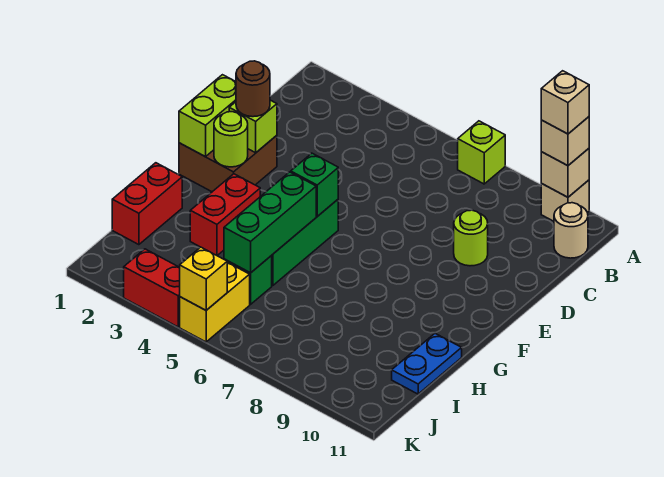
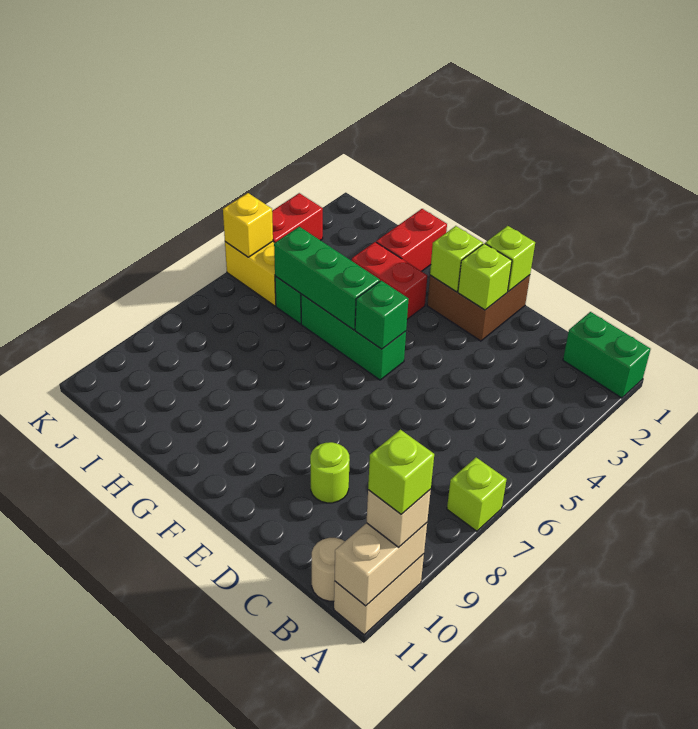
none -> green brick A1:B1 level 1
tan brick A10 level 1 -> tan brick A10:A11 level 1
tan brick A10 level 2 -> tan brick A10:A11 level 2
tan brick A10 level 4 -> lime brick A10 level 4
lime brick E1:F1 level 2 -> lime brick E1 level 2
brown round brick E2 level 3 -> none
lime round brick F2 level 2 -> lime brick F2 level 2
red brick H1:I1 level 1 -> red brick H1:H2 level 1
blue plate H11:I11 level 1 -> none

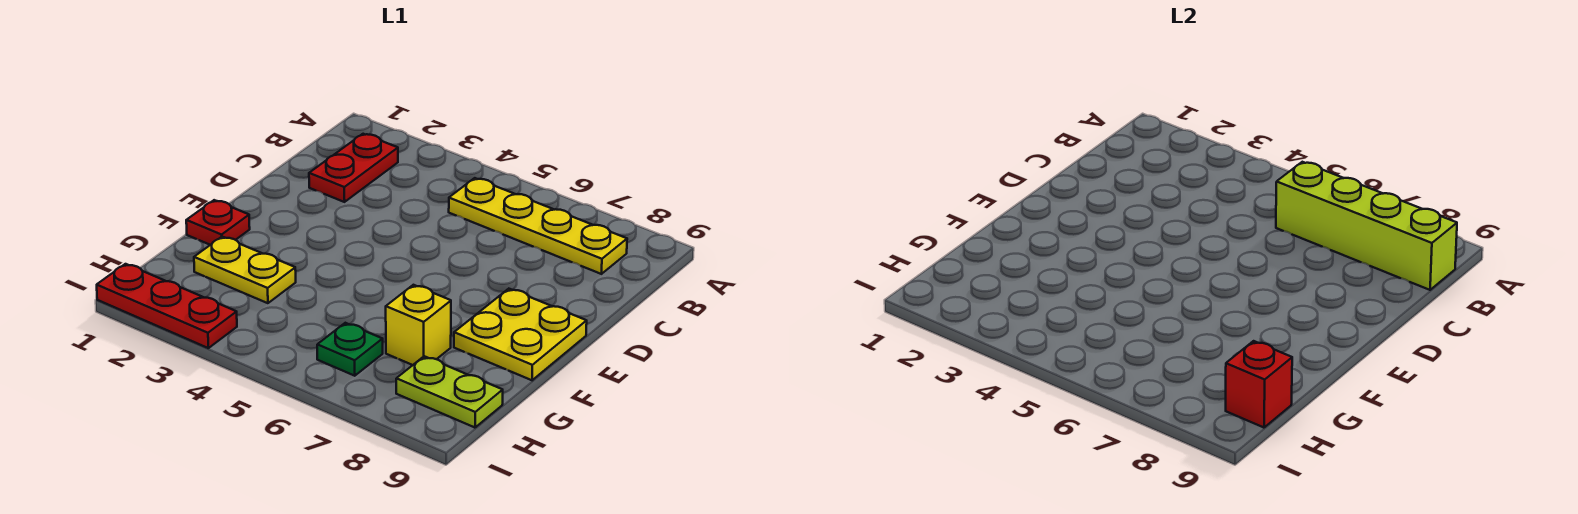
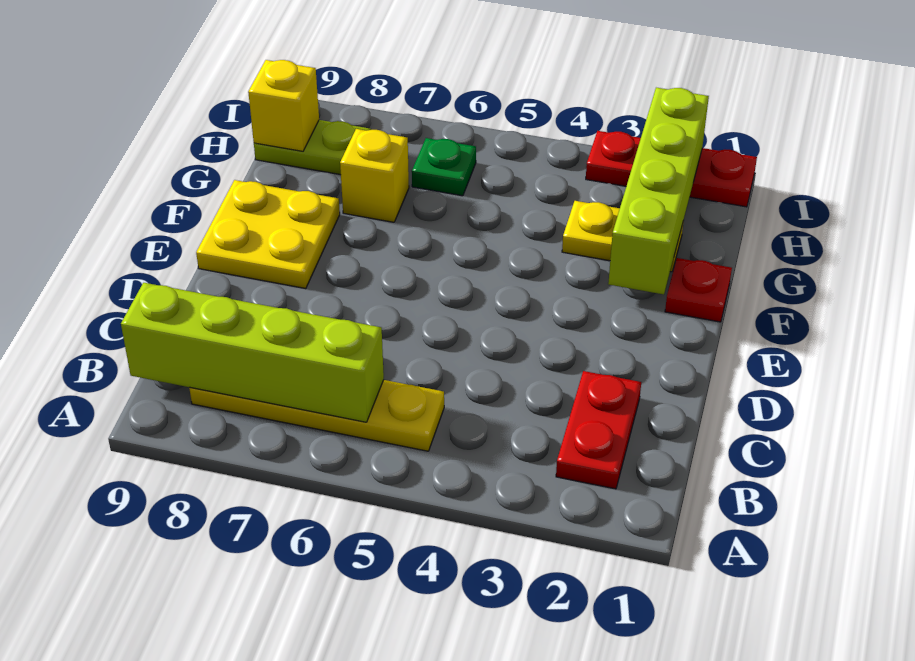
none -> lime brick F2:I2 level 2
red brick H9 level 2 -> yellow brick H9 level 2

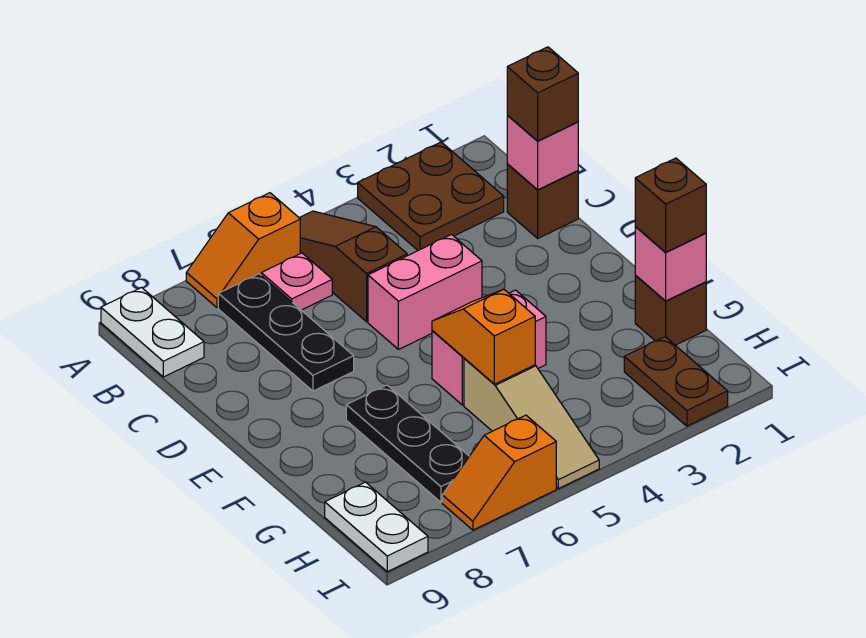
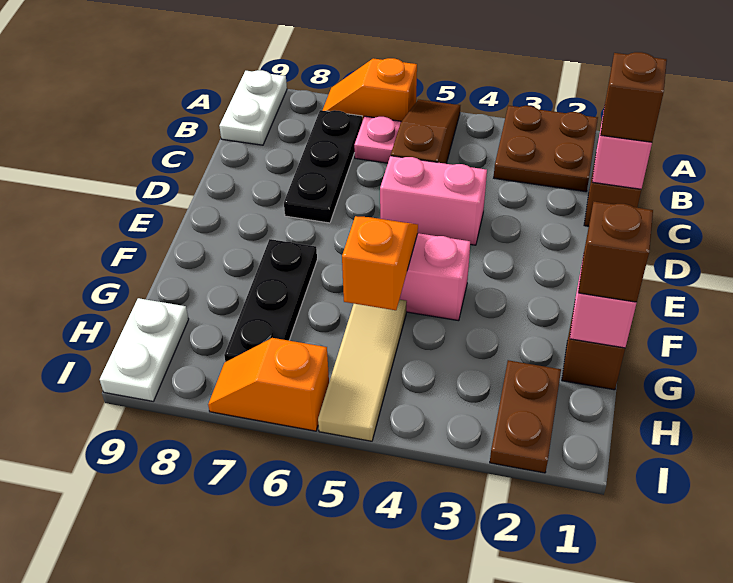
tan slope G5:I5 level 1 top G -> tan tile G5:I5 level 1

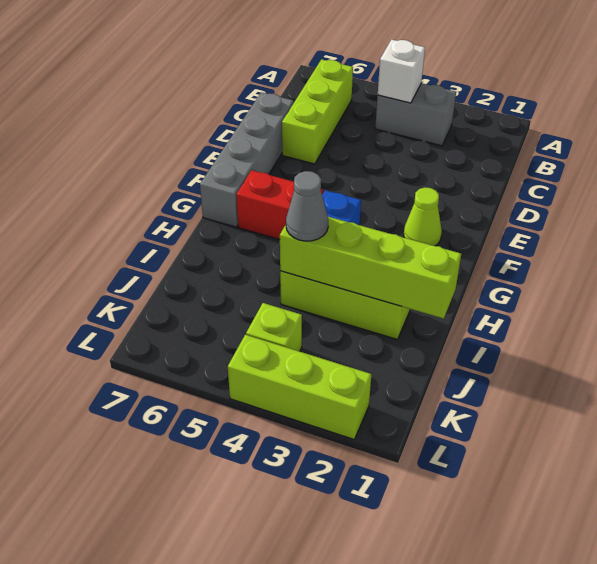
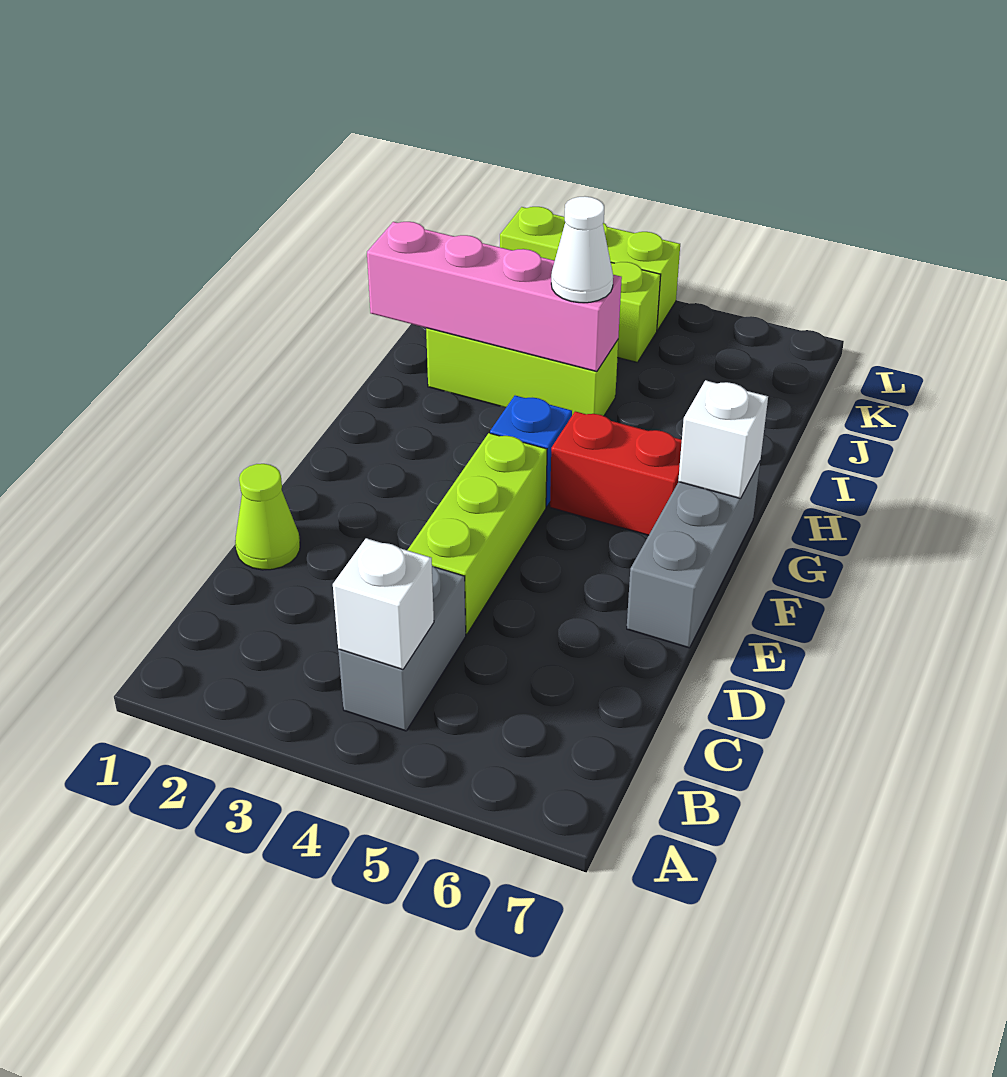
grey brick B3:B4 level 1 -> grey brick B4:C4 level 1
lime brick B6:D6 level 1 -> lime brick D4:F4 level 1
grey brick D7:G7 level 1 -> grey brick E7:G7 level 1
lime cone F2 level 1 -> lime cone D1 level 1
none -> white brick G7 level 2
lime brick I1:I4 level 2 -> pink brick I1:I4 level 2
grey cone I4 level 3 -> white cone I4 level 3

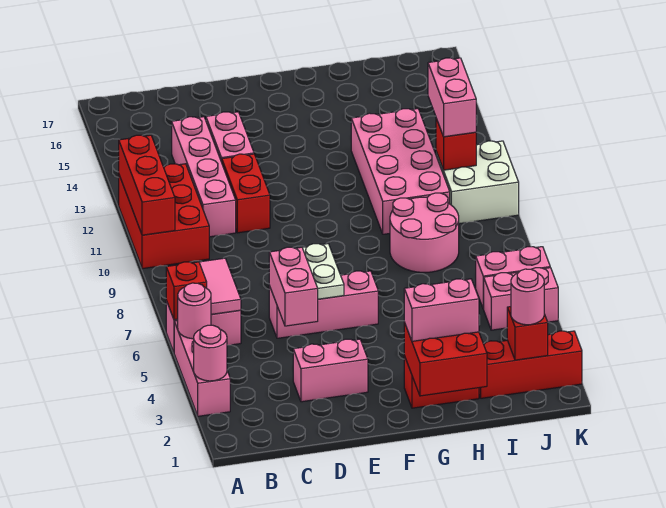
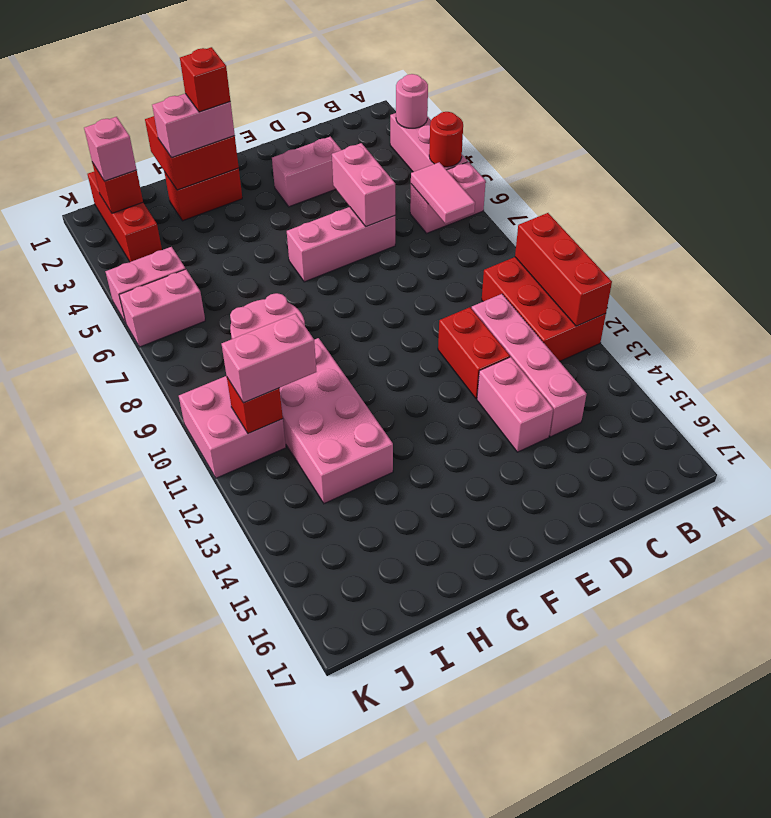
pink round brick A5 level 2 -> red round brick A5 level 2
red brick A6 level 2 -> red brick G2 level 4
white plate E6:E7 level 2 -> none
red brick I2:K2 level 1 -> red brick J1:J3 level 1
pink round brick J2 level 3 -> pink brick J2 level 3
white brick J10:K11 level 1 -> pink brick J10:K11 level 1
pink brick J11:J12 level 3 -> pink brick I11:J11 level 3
**********
WHAT IS NEEDED:
Copy nothing but the lines from the top of the material through the line holding "tan slope G5:I5", exactly as written; omit pictures.

SOLUTION TO THIS PROBLEM:
none -> green brick A1:B1 level 1
tan brick A10 level 1 -> tan brick A10:A11 level 1
tan brick A10 level 2 -> tan brick A10:A11 level 2
tan brick A10 level 4 -> lime brick A10 level 4
lime brick E1:F1 level 2 -> lime brick E1 level 2
brown round brick E2 level 3 -> none
lime round brick F2 level 2 -> lime brick F2 level 2
red brick H1:I1 level 1 -> red brick H1:H2 level 1
blue plate H11:I11 level 1 -> none

none -> lime brick F2:I2 level 2
red brick H9 level 2 -> yellow brick H9 level 2

tan slope G5:I5 level 1 top G -> tan tile G5:I5 level 1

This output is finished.